====== Information supplied
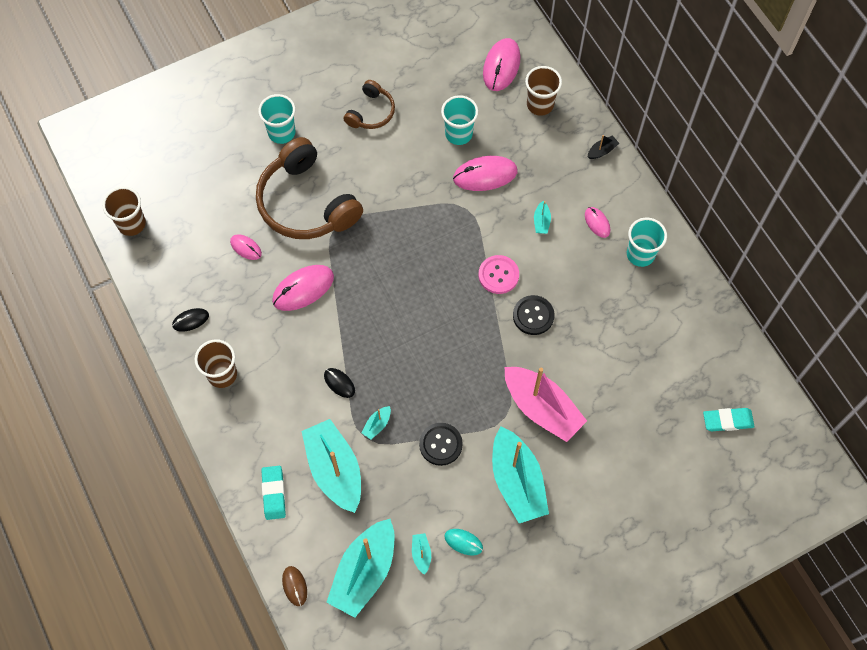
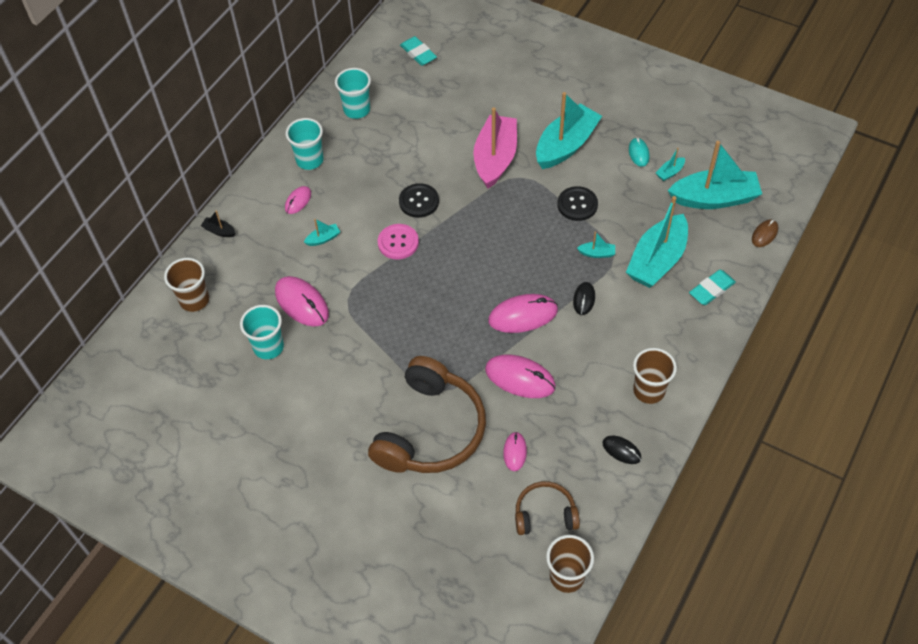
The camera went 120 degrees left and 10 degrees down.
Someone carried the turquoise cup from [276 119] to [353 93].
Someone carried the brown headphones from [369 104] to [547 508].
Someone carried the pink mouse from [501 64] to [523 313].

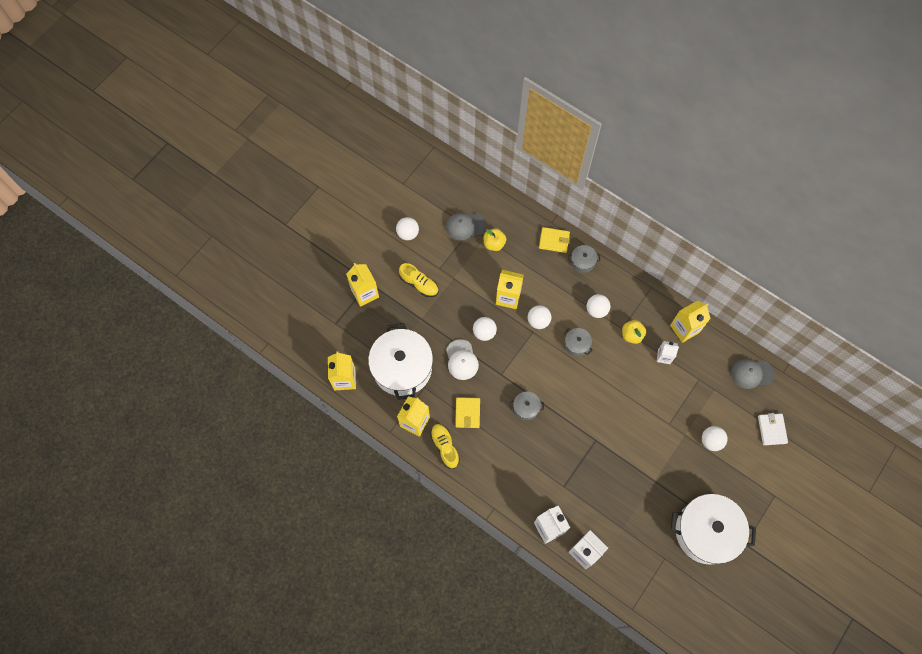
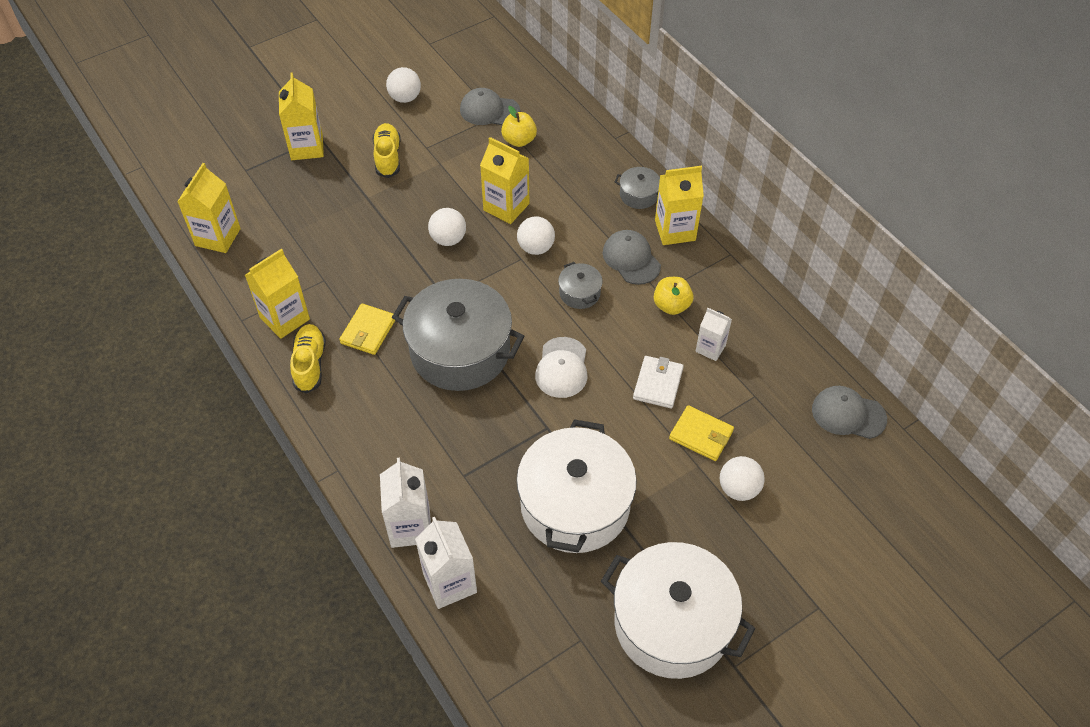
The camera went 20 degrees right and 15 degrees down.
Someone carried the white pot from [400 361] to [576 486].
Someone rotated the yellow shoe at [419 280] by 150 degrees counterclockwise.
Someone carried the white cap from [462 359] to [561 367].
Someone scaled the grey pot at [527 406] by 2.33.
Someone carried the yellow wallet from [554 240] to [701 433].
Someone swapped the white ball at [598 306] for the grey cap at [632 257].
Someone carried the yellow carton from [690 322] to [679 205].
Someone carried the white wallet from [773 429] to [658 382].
============
● **Work instruction**
Print out the entries above word for word from the first line to the line containing "Someone carried the white cap", both included, omitting the pictures.

● **Final answer**
The camera went 120 degrees left and 10 degrees down.
Someone carried the turquoise cup from [276 119] to [353 93].
Someone carried the brown headphones from [369 104] to [547 508].
Someone carried the pink mouse from [501 64] to [523 313].

The camera went 20 degrees right and 15 degrees down.
Someone carried the white pot from [400 361] to [576 486].
Someone rotated the yellow shoe at [419 280] by 150 degrees counterclockwise.
Someone carried the white cap from [462 359] to [561 367].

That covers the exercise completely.